▶ **Entries shown**
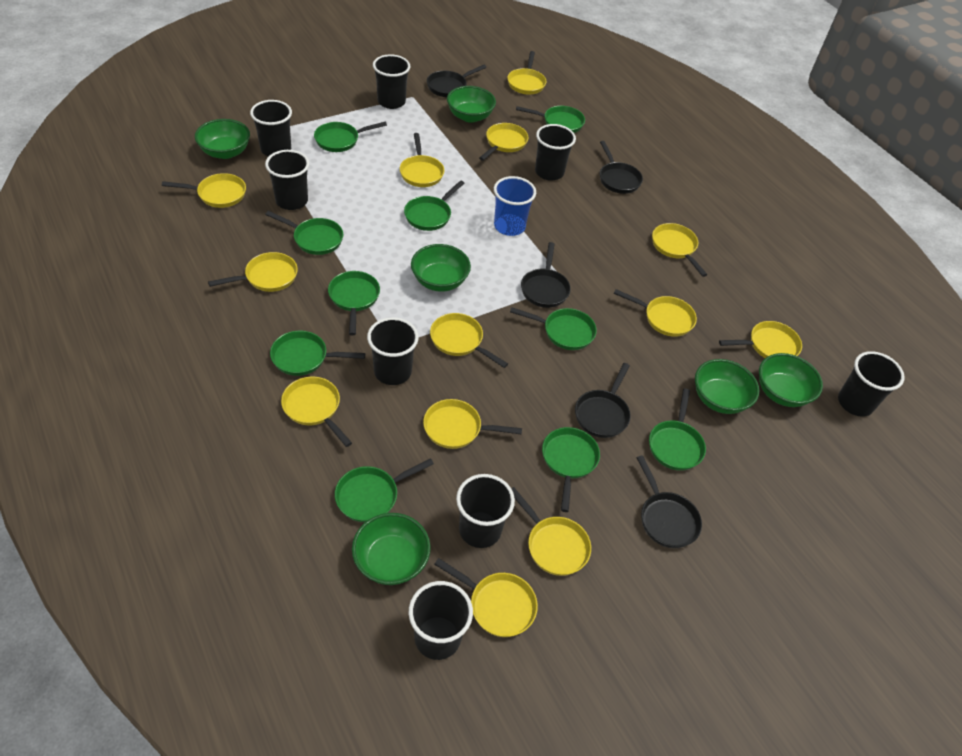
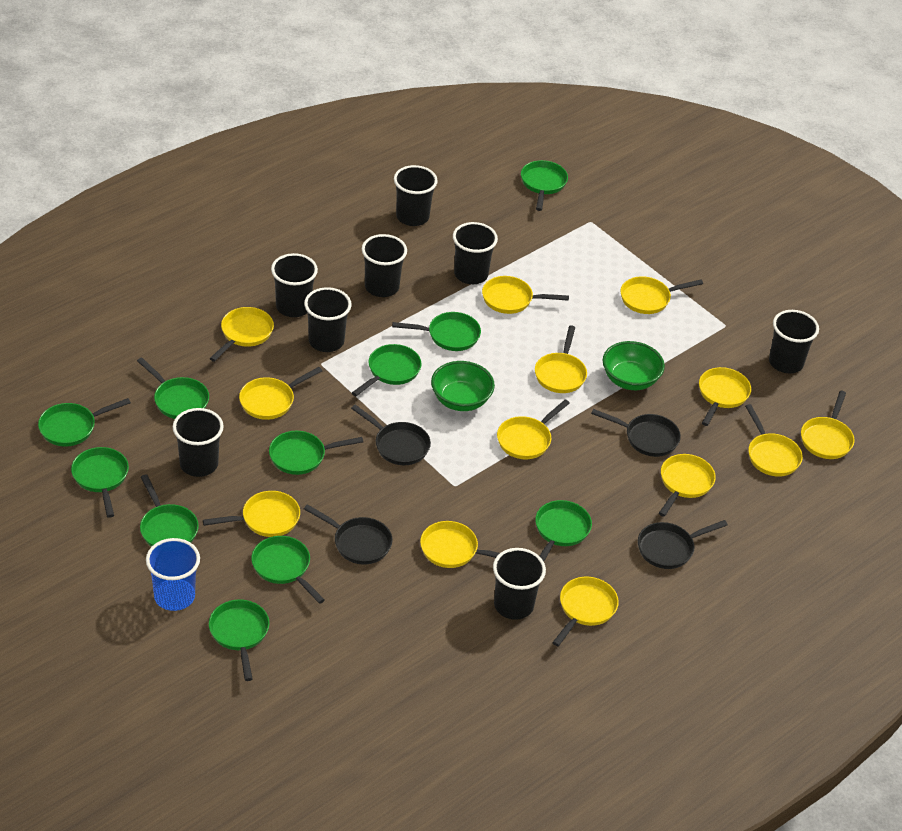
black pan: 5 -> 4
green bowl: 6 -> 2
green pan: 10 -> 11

==

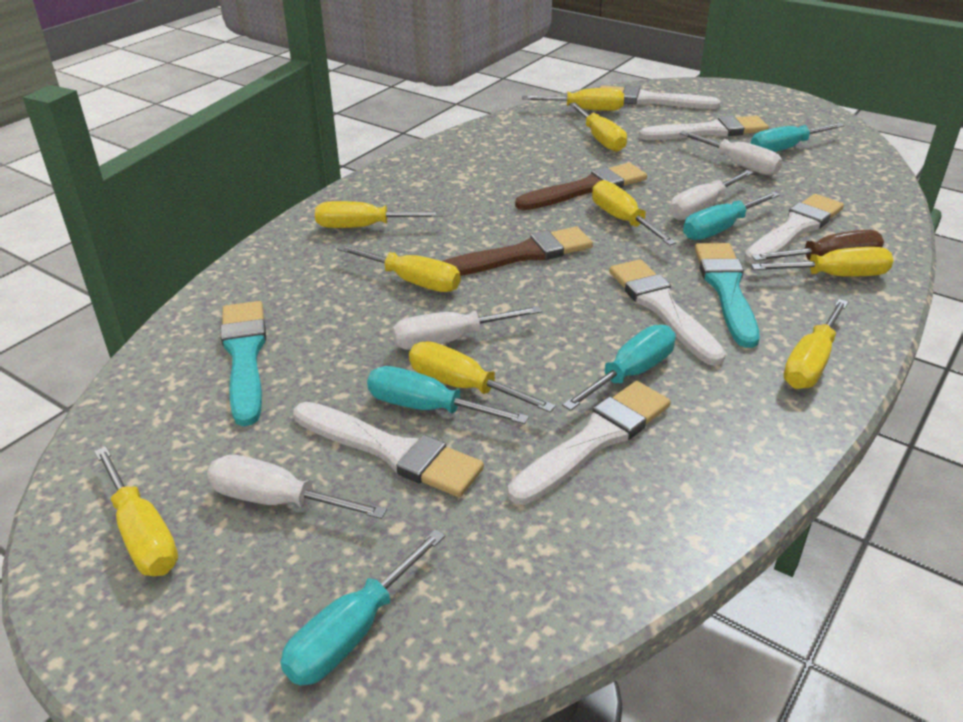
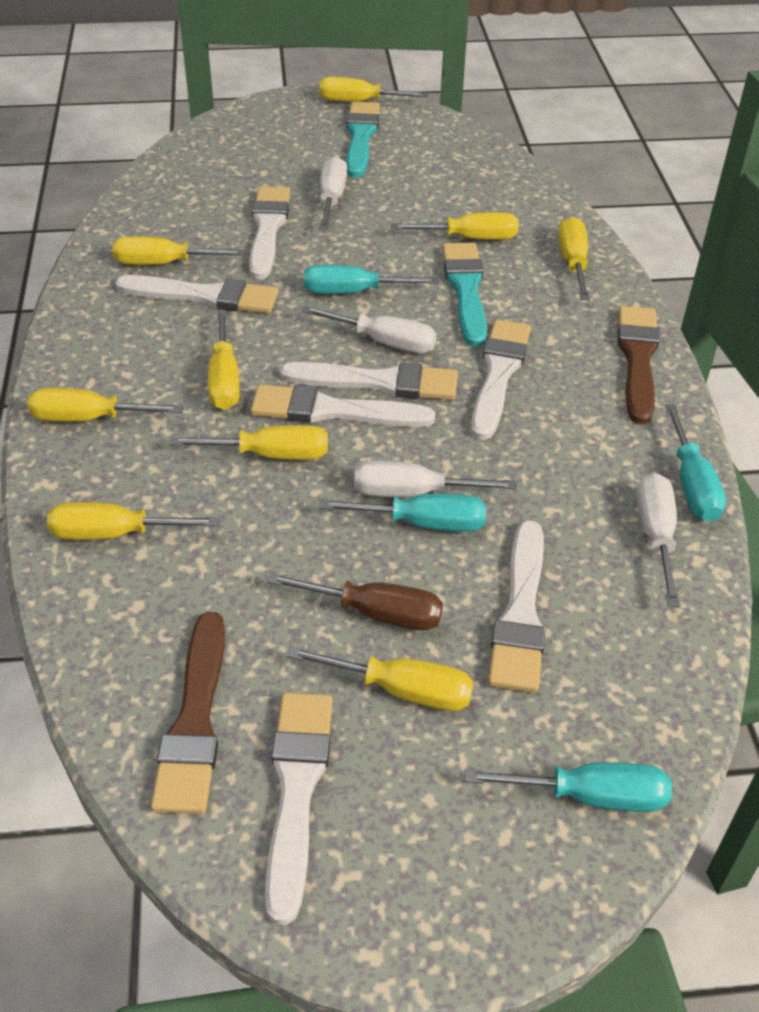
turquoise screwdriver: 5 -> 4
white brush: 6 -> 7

==

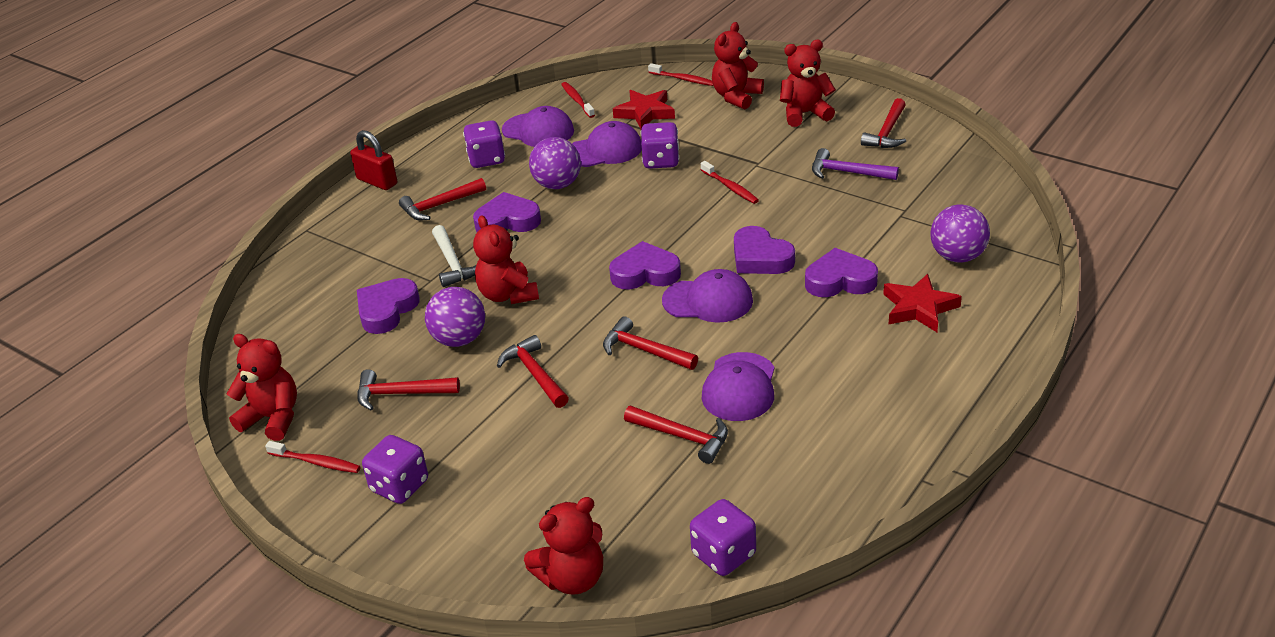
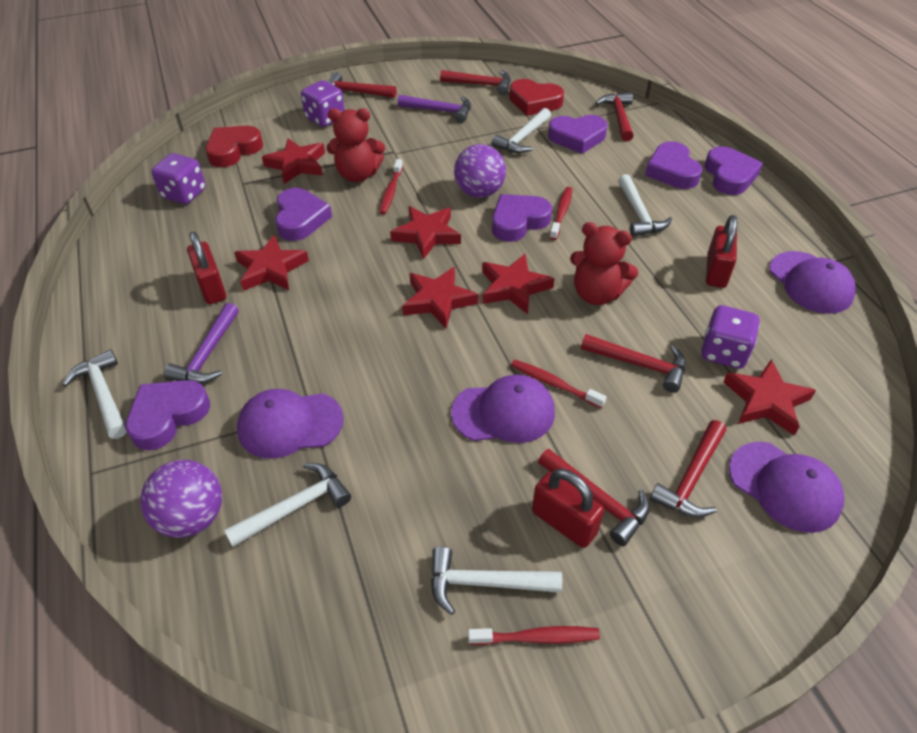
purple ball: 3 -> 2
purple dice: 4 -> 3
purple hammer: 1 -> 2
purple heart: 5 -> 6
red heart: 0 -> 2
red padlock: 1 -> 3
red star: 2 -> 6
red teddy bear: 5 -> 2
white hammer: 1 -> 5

▶ **What is needed**
Search the entries for "purple" and copy out each line that has it.

▶ **Reply**
purple ball: 3 -> 2
purple dice: 4 -> 3
purple hammer: 1 -> 2
purple heart: 5 -> 6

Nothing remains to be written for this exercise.